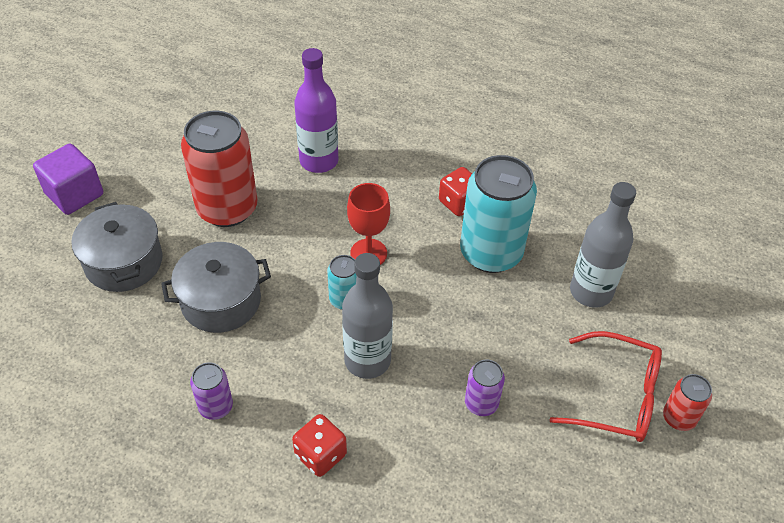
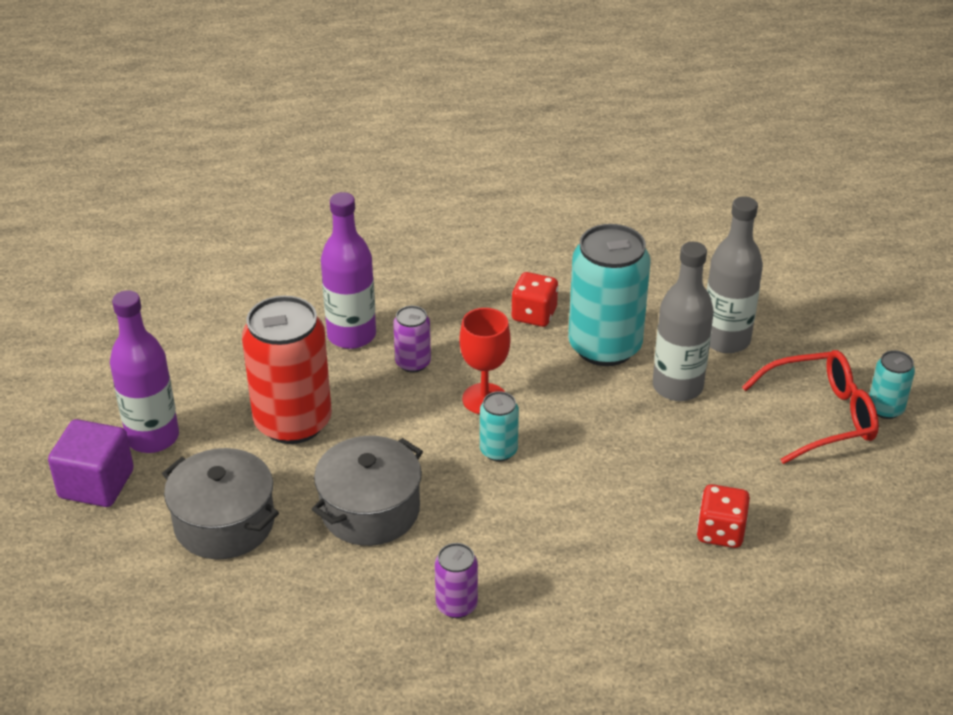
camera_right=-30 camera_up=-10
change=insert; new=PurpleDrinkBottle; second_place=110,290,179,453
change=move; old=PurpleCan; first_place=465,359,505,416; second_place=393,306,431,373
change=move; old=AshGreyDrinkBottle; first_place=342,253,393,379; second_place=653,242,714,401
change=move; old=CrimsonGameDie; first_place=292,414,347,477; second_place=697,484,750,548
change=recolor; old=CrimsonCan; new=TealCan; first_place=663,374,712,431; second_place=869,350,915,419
————————
--- ASSIGNMENT ---
Nothing but the lines with "change" should be returned, copied from the entries above.

--- EXERCISE RESULT ---
change=insert; new=PurpleDrinkBottle; second_place=110,290,179,453
change=move; old=PurpleCan; first_place=465,359,505,416; second_place=393,306,431,373
change=move; old=AshGreyDrinkBottle; first_place=342,253,393,379; second_place=653,242,714,401
change=move; old=CrimsonGameDie; first_place=292,414,347,477; second_place=697,484,750,548
change=recolor; old=CrimsonCan; new=TealCan; first_place=663,374,712,431; second_place=869,350,915,419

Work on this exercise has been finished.